- Before-and-after scene images:
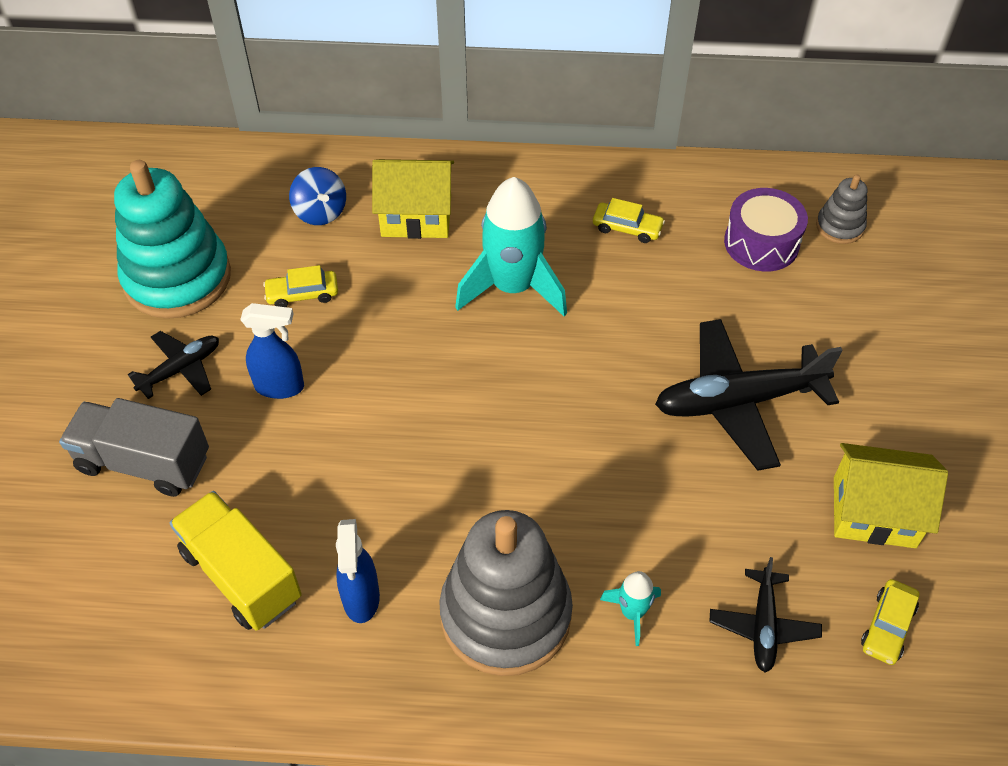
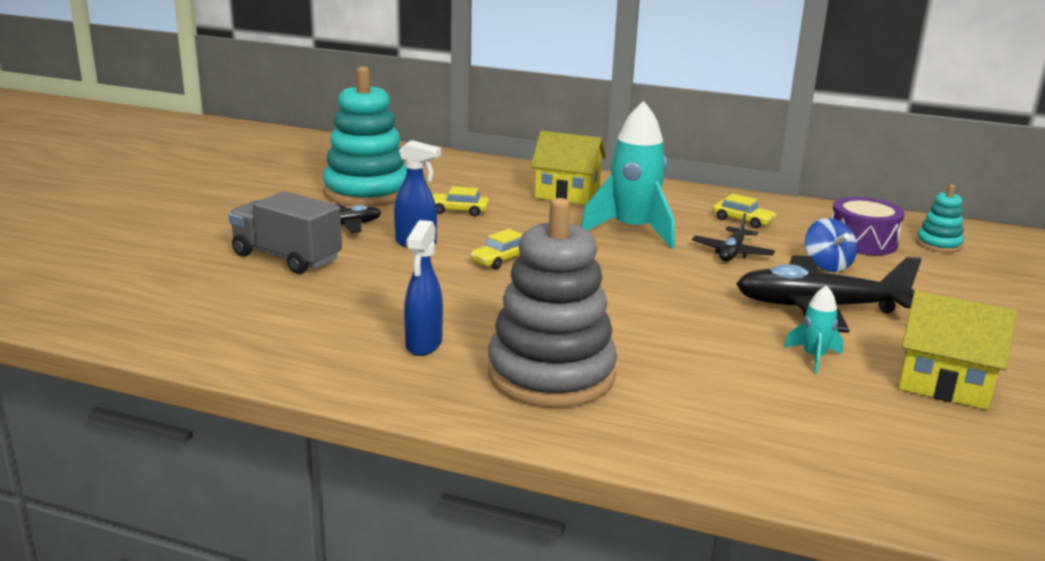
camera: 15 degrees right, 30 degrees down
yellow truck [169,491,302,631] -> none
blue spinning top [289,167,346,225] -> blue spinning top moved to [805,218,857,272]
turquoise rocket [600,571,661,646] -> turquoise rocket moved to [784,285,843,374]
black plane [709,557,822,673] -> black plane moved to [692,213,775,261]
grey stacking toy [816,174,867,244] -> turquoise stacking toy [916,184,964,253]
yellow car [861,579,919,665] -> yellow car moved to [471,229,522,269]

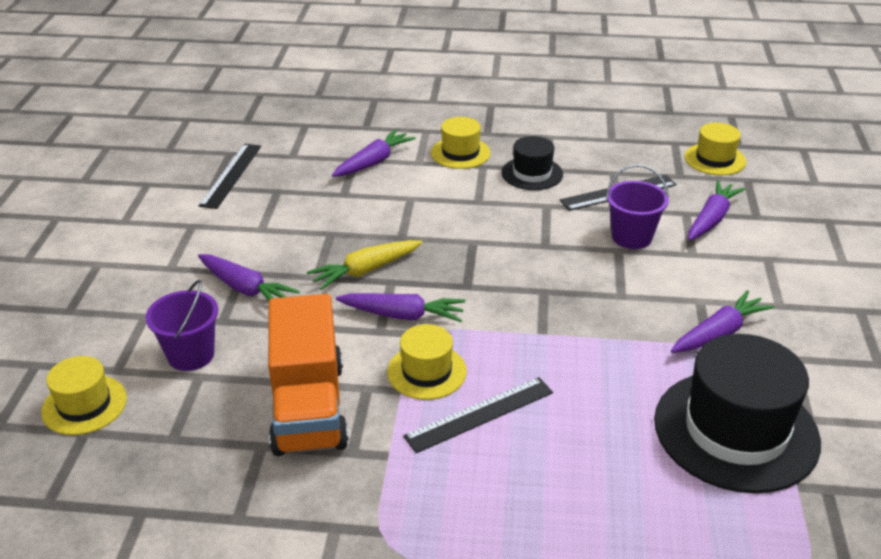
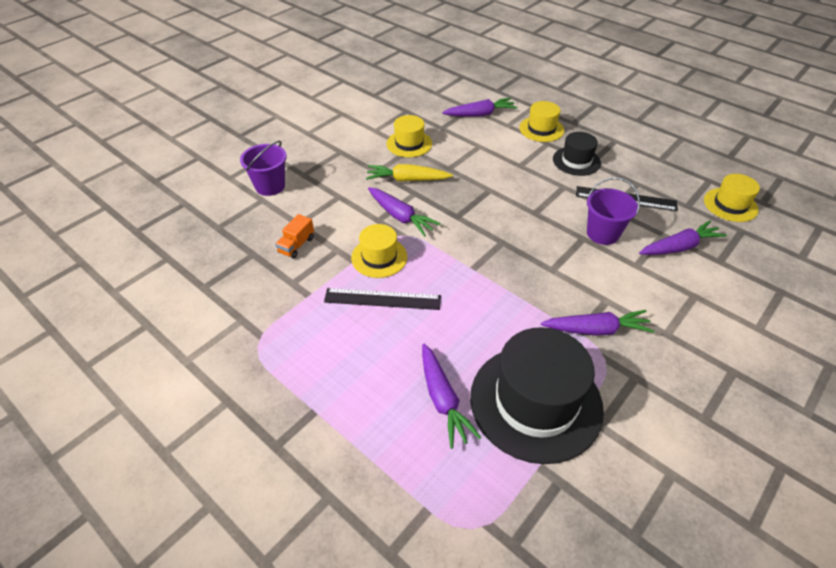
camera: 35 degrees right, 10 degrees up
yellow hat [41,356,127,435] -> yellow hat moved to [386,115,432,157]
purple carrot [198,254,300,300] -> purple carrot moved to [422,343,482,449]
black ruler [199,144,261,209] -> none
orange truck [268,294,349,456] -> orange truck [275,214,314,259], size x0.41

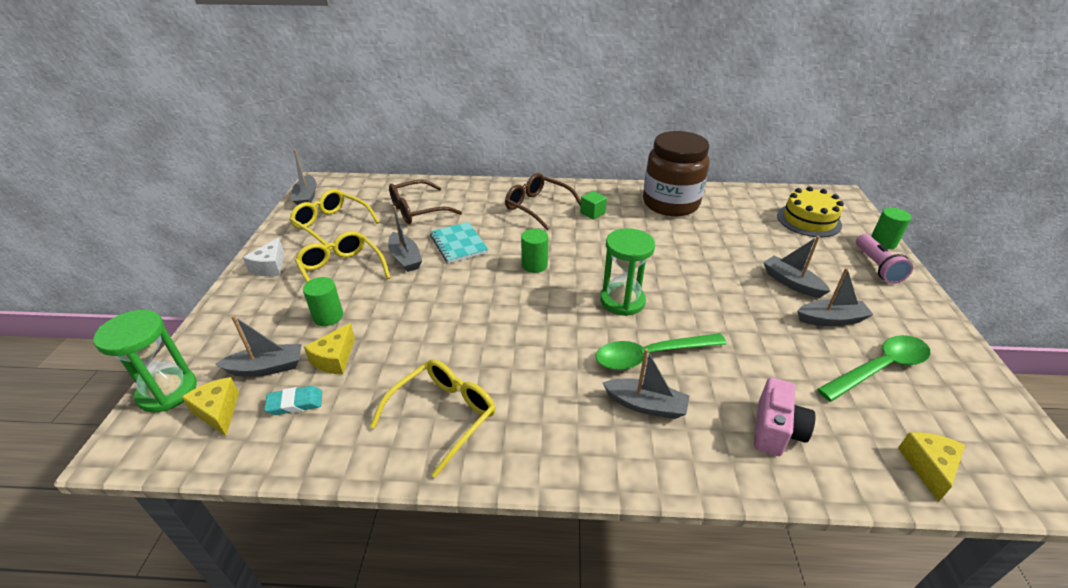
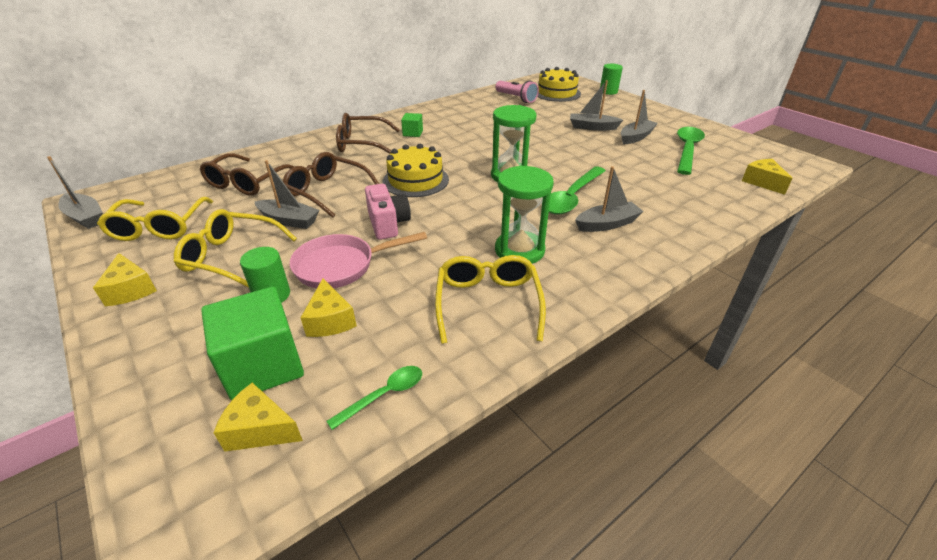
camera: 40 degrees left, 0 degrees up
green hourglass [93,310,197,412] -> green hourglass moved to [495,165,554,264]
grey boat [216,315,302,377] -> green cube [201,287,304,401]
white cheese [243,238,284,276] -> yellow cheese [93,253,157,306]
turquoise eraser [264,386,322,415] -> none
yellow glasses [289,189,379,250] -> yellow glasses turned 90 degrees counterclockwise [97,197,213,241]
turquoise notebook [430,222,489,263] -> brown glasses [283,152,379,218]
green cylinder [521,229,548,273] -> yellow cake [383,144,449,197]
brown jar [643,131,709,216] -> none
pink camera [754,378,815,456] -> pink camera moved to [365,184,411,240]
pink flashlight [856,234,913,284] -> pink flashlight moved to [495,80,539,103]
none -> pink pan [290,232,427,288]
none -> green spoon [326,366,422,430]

- Exercise objective: Write out, word for word, the lines from the first line of the entries through the one containing "camera: 35 degrees right, 10 degrees up", both included. Leave out the pictures.

- Written answer:
camera: 15 degrees right, 30 degrees down
yellow truck [169,491,302,631] -> none
blue spinning top [289,167,346,225] -> blue spinning top moved to [805,218,857,272]
turquoise rocket [600,571,661,646] -> turquoise rocket moved to [784,285,843,374]
black plane [709,557,822,673] -> black plane moved to [692,213,775,261]
grey stacking toy [816,174,867,244] -> turquoise stacking toy [916,184,964,253]
yellow car [861,579,919,665] -> yellow car moved to [471,229,522,269]

camera: 35 degrees right, 10 degrees up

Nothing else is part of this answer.